## [Exercise]
From the listing below, select every line where the word "bleu" appears.

--- Material for the task Enclosed Below ---

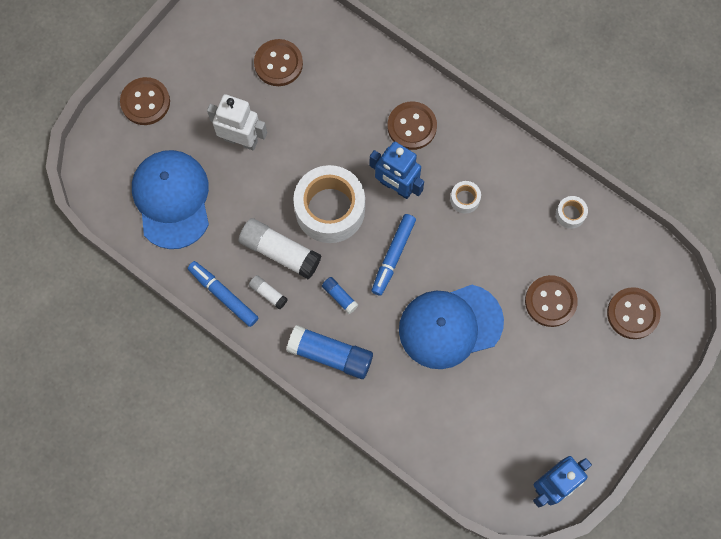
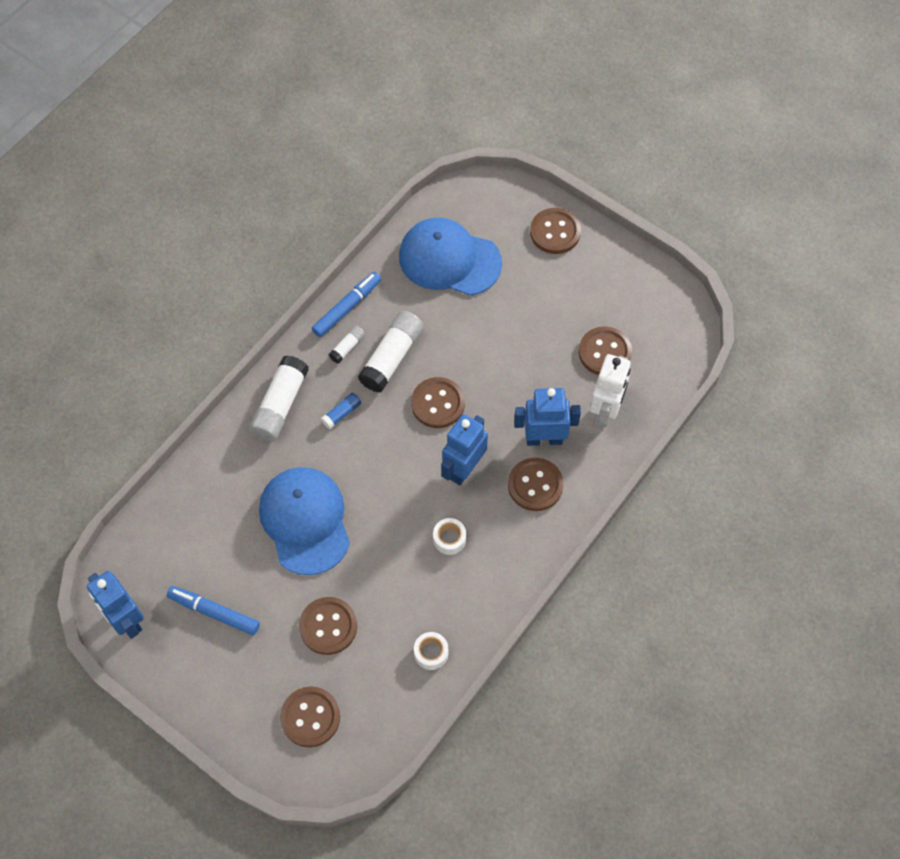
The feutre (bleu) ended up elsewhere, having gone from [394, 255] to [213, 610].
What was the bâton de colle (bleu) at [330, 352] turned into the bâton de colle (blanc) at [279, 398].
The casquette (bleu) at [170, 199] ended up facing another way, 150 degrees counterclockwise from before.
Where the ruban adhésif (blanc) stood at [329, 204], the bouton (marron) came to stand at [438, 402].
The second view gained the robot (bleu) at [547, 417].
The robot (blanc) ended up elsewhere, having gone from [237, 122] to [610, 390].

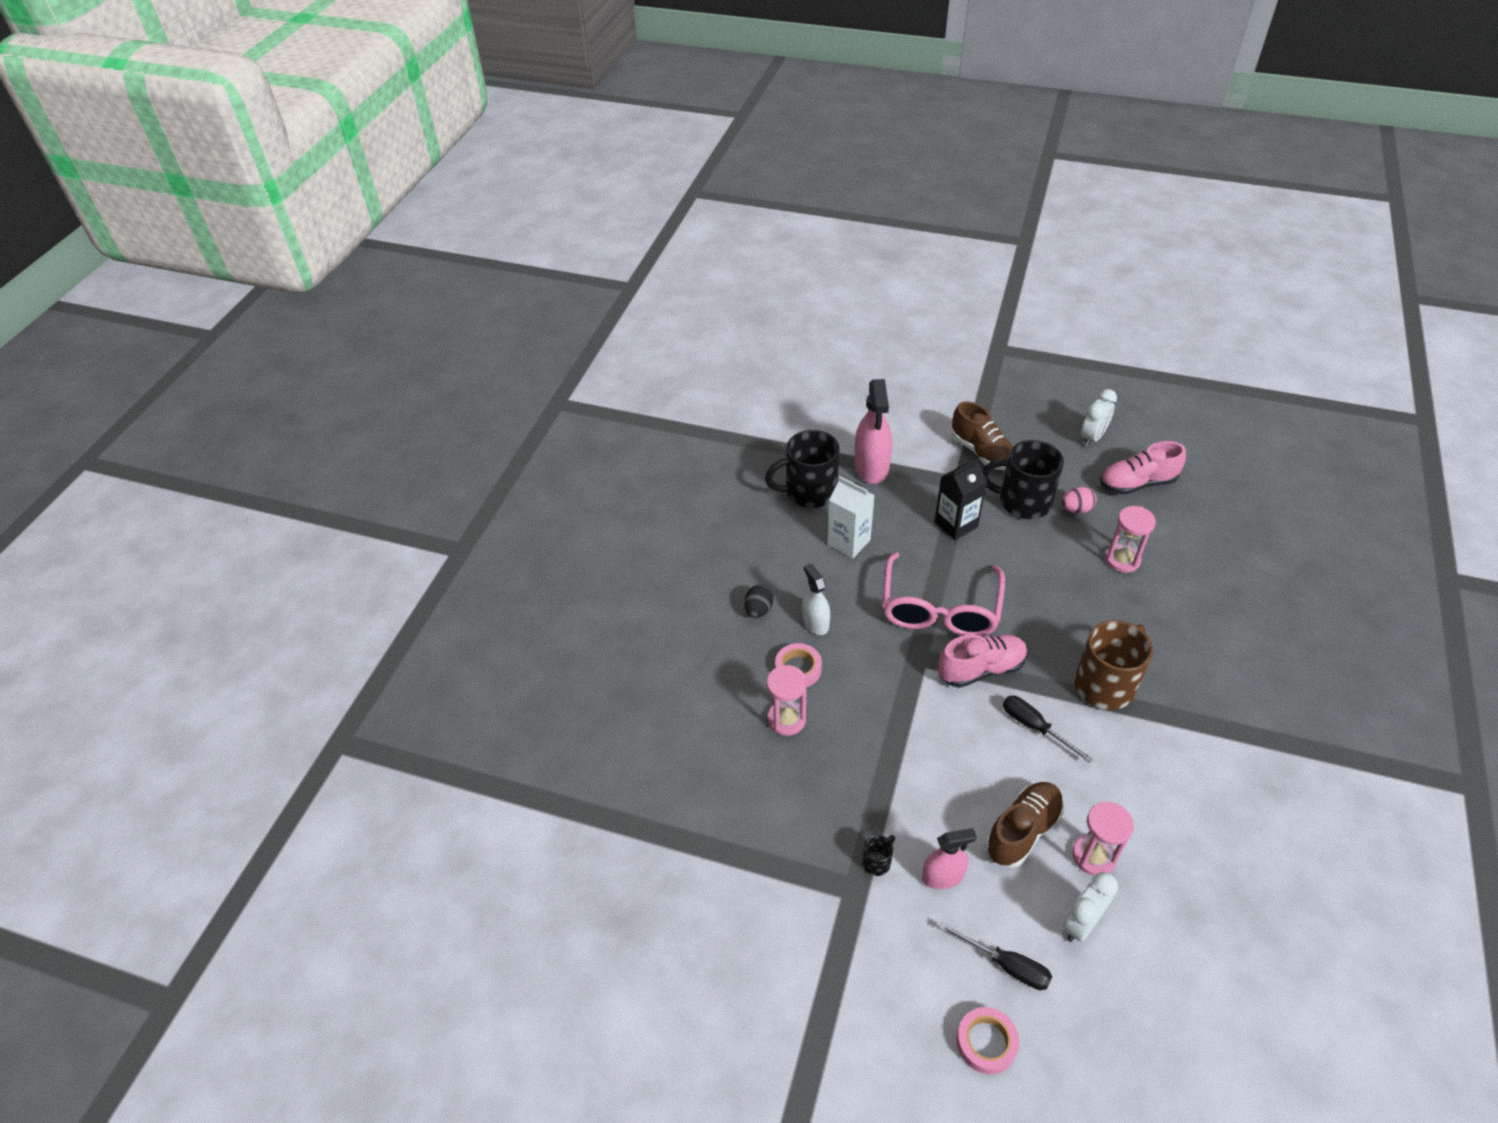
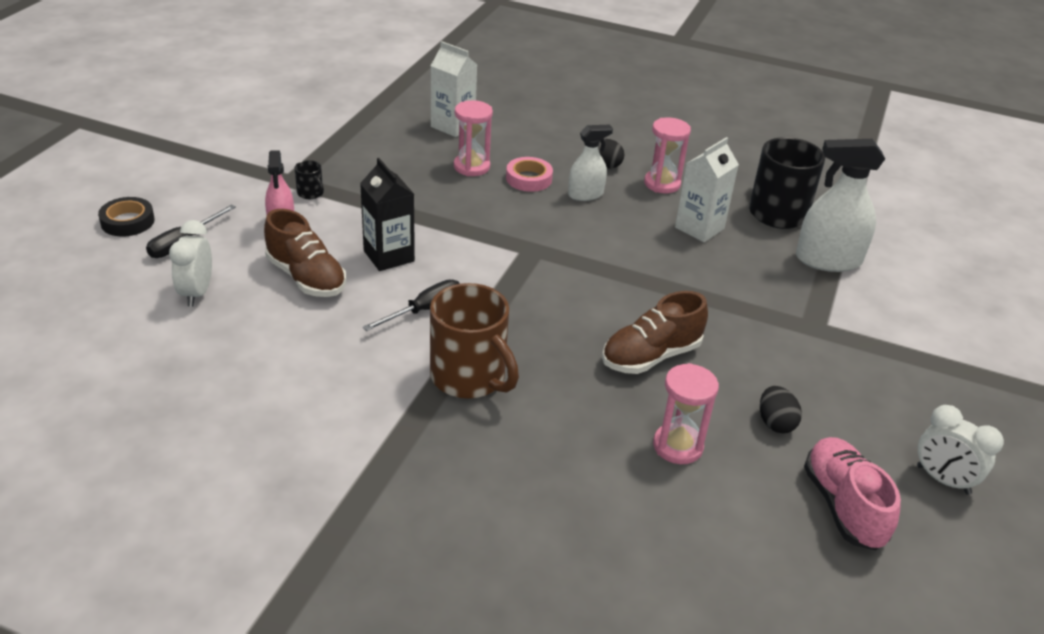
What was the ruban adhésif (rose) at [987, 1040] turned into the ruban adhésif (noir) at [126, 216].
The réveil (blanc) at [1090, 907] ended up facing another way, 135 degrees counterclockwise from before.
The brique de lait (noir) ended up elsewhere, having gone from [960, 499] to [387, 214].
The second view gained the brique de lait (blanc) at [454, 89].
The chaussure (marron) ended up elsewhere, having gone from [982, 435] to [655, 332].
The sablier (rose) ended up elsewhere, having gone from [1103, 838] to [667, 155].
What was the œuf (rose) at [1079, 500] turned into the œuf (noir) at [781, 409].
What was the vaporisateur (rose) at [873, 431] turned into the vaporisateur (blanc) at [840, 205].
The second view lost the lunettes (rose) at [944, 594].
The second view lost the chaussure (rose) at [983, 661].
The second view lost the tasse (noir) at [1023, 479].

--- End of Enclosed Material for the task ---

## [Response box]
The feutre (bleu) ended up elsewhere, having gone from [394, 255] to [213, 610].
What was the bâton de colle (bleu) at [330, 352] turned into the bâton de colle (blanc) at [279, 398].
The casquette (bleu) at [170, 199] ended up facing another way, 150 degrees counterclockwise from before.
The second view gained the robot (bleu) at [547, 417].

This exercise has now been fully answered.